PROBLEM: Please keep pictures out of the copy, and print exactly the lines from the one containing "OLED1 pin SCL: A0 -> 3" through the end of the records.

RECORDS TO USE:
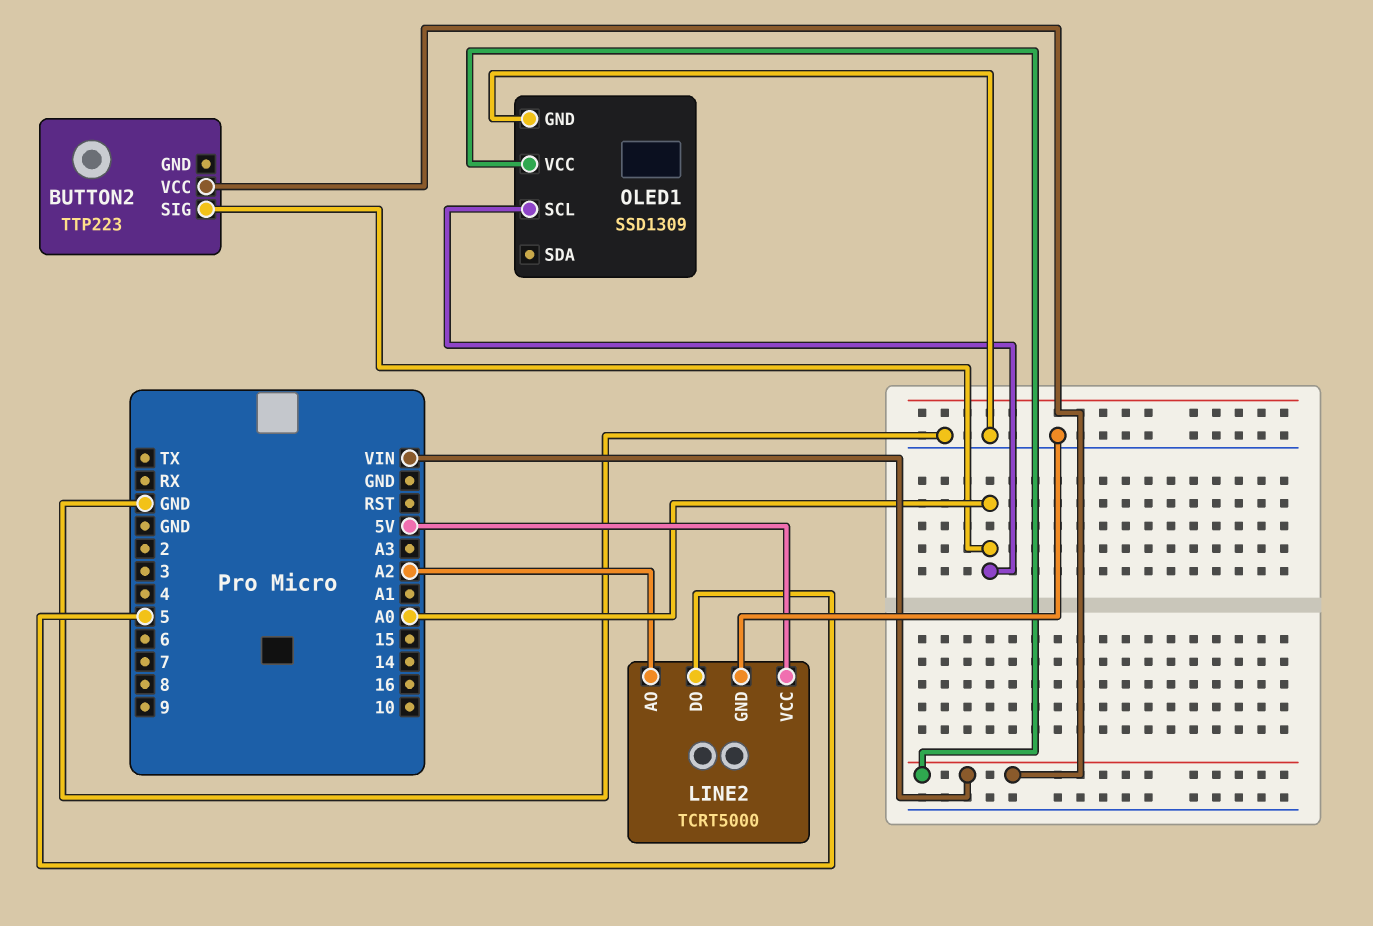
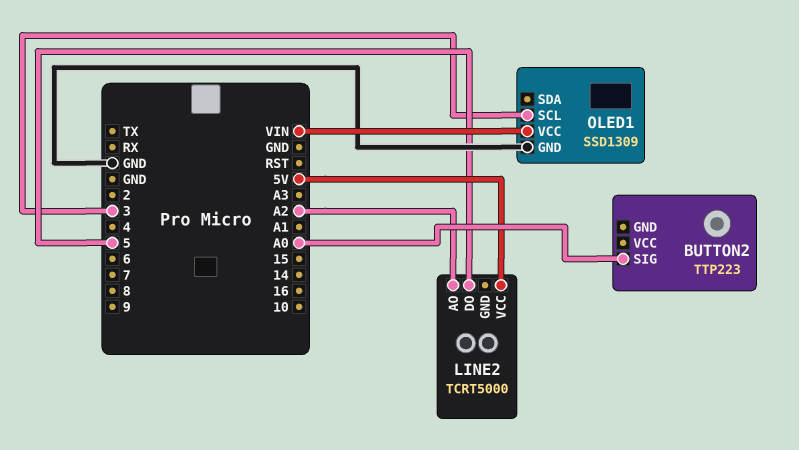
BUTTON2 pin VCC: VIN -> none
LINE2 pin GND: GND -> none
OLED1 pin SCL: A0 -> 3

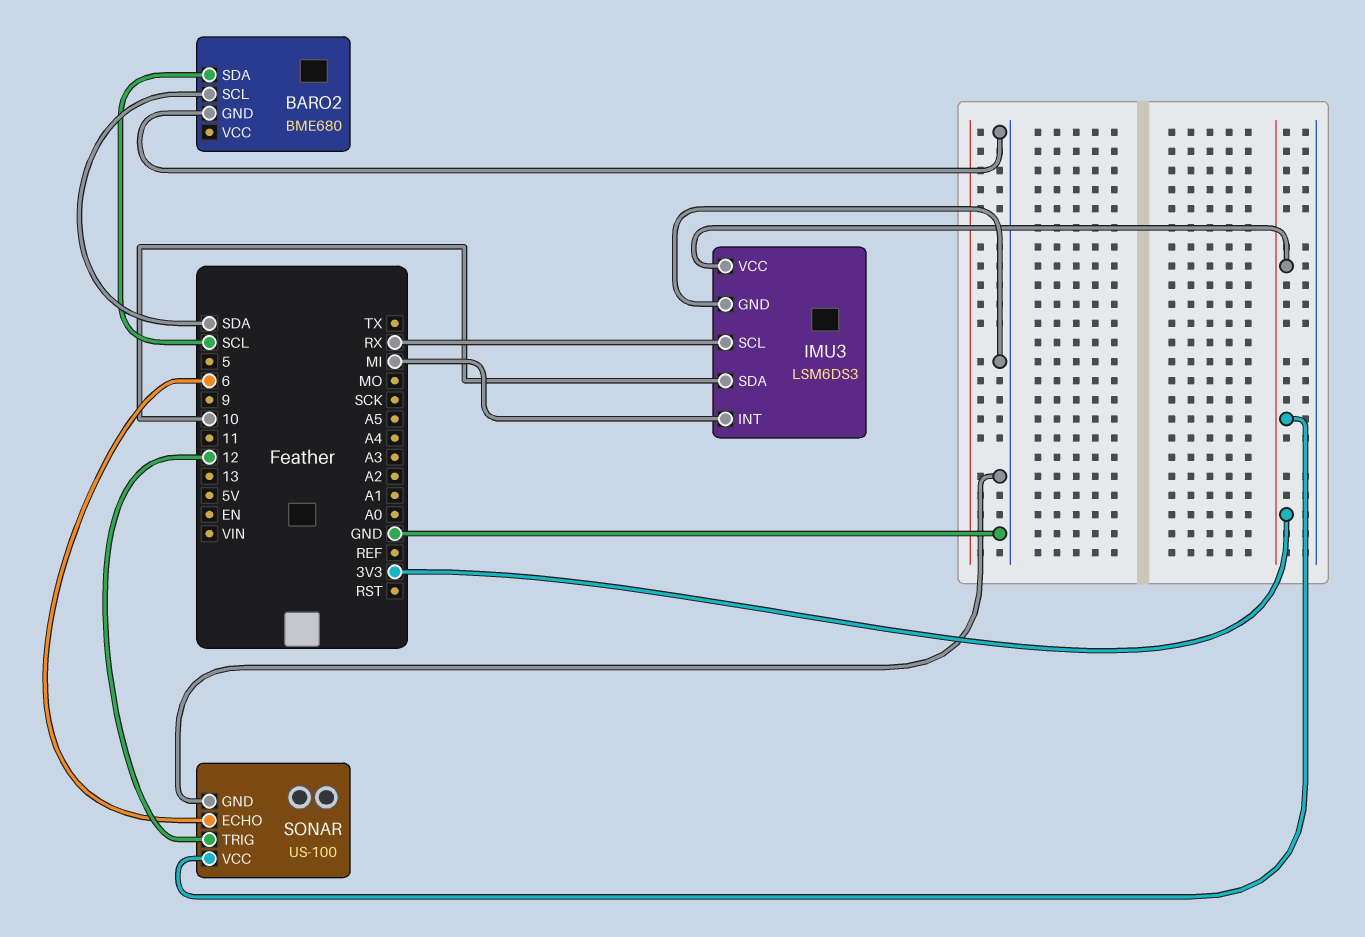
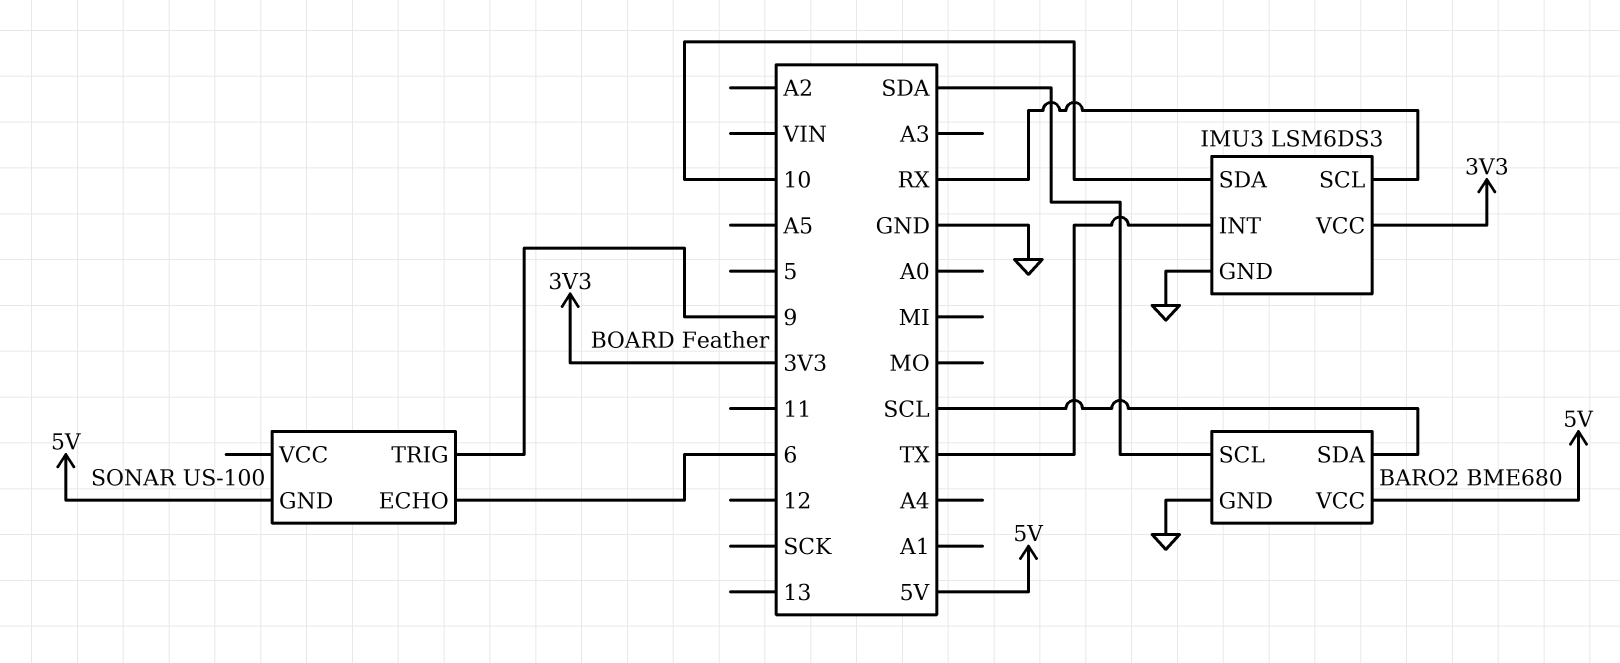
BARO2 pin VCC: none -> 5V
IMU3 pin INT: MI -> TX
SONAR pin GND: GND -> 5V
SONAR pin TRIG: 12 -> 9
SONAR pin VCC: 3V3 -> none

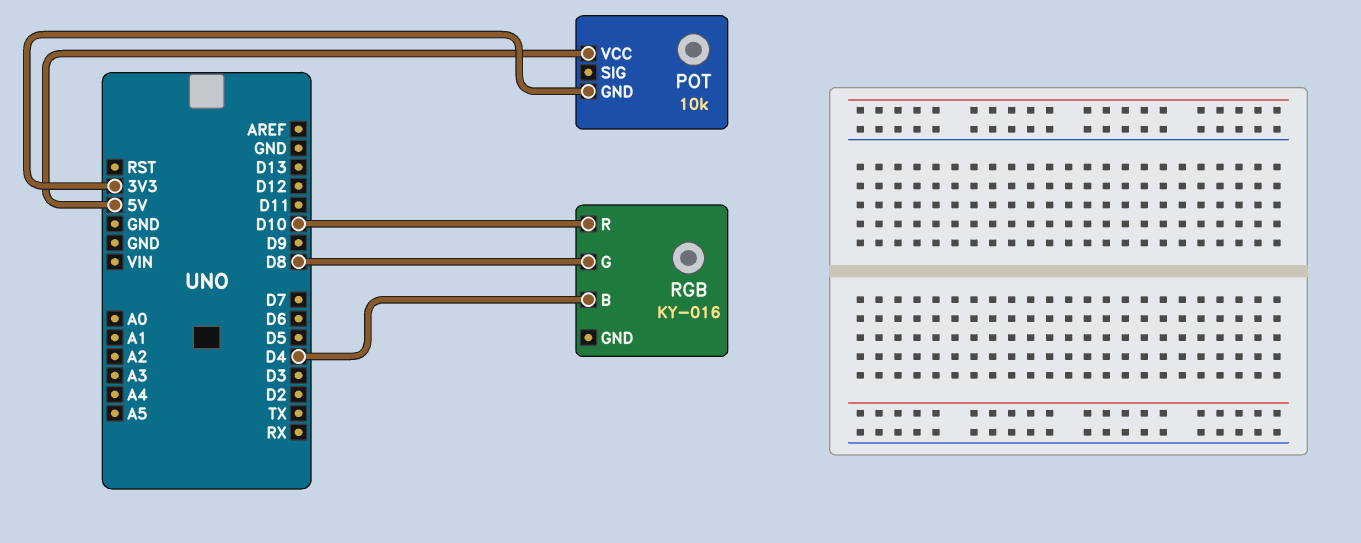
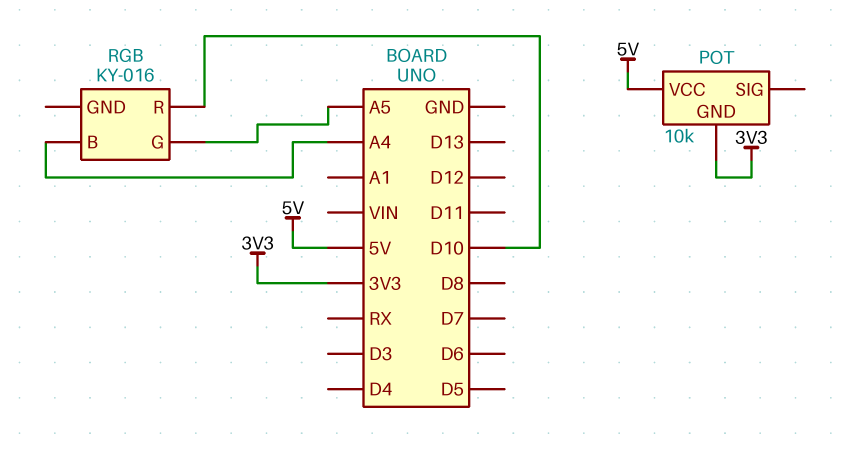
RGB pin B: D4 -> A4
RGB pin G: D8 -> A5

YOUR RESPONSE:
OLED1 pin SCL: A0 -> 3

BARO2 pin VCC: none -> 5V
IMU3 pin INT: MI -> TX
SONAR pin GND: GND -> 5V
SONAR pin TRIG: 12 -> 9
SONAR pin VCC: 3V3 -> none

RGB pin B: D4 -> A4
RGB pin G: D8 -> A5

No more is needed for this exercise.